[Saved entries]
=== Begin Enclosure ===
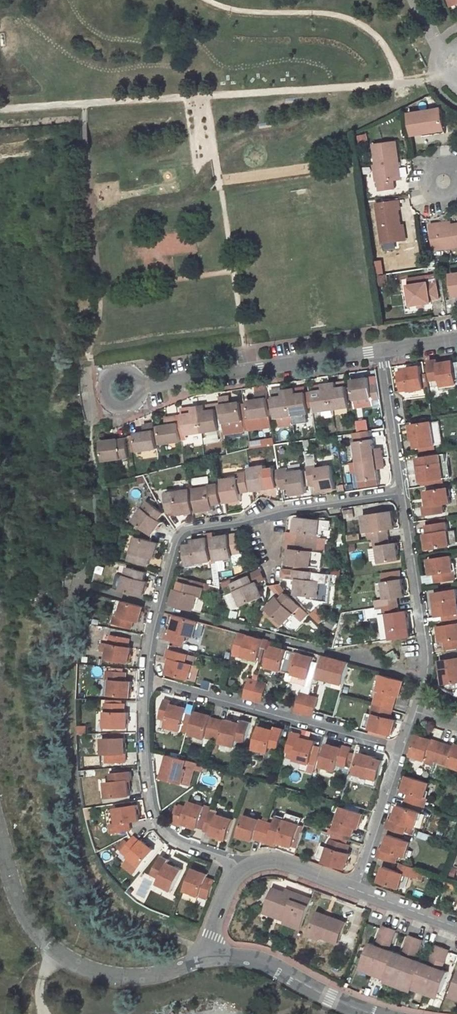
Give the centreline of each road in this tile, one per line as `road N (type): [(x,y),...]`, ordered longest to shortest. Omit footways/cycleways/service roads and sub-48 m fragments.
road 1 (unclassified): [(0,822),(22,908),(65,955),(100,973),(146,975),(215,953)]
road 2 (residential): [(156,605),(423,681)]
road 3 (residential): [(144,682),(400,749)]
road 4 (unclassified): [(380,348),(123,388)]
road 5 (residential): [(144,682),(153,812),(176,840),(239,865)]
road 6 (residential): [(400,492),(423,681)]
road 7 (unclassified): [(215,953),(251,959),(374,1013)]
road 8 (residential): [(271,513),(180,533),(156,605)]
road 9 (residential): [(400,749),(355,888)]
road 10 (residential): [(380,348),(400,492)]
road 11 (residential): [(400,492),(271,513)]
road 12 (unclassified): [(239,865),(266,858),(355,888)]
=== End Enclosure ===
◆ **PROBLEM REQUIREMENTS**
Please retype every entry above exactly, leaving out any picture.

◆ **SOLUTION**
Give the centreline of each road in this tile, one per line as `road N (type): [(x,y),...]`, ordered longest to shortest. Omit footways/cycleways/service roads and sub-48 m fragments.
road 1 (unclassified): [(0,822),(22,908),(65,955),(100,973),(146,975),(215,953)]
road 2 (residential): [(156,605),(423,681)]
road 3 (residential): [(144,682),(400,749)]
road 4 (unclassified): [(380,348),(123,388)]
road 5 (residential): [(144,682),(153,812),(176,840),(239,865)]
road 6 (residential): [(400,492),(423,681)]
road 7 (unclassified): [(215,953),(251,959),(374,1013)]
road 8 (residential): [(271,513),(180,533),(156,605)]
road 9 (residential): [(400,749),(355,888)]
road 10 (residential): [(380,348),(400,492)]
road 11 (residential): [(400,492),(271,513)]
road 12 (unclassified): [(239,865),(266,858),(355,888)]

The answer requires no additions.